What you should do:
Whenever a line in the records below holds the string "minus", copy it out.

Source material:
+++
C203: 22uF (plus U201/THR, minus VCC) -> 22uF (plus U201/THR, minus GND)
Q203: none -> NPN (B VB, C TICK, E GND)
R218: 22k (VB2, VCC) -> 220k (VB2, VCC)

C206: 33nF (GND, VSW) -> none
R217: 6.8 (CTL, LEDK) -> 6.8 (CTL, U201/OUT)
+++
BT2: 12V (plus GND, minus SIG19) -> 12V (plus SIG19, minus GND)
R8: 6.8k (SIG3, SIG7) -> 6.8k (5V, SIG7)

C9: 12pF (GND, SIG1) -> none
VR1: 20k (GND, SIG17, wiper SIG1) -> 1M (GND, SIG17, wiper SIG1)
+++
Completed task:
C203: 22uF (plus U201/THR, minus VCC) -> 22uF (plus U201/THR, minus GND)
BT2: 12V (plus GND, minus SIG19) -> 12V (plus SIG19, minus GND)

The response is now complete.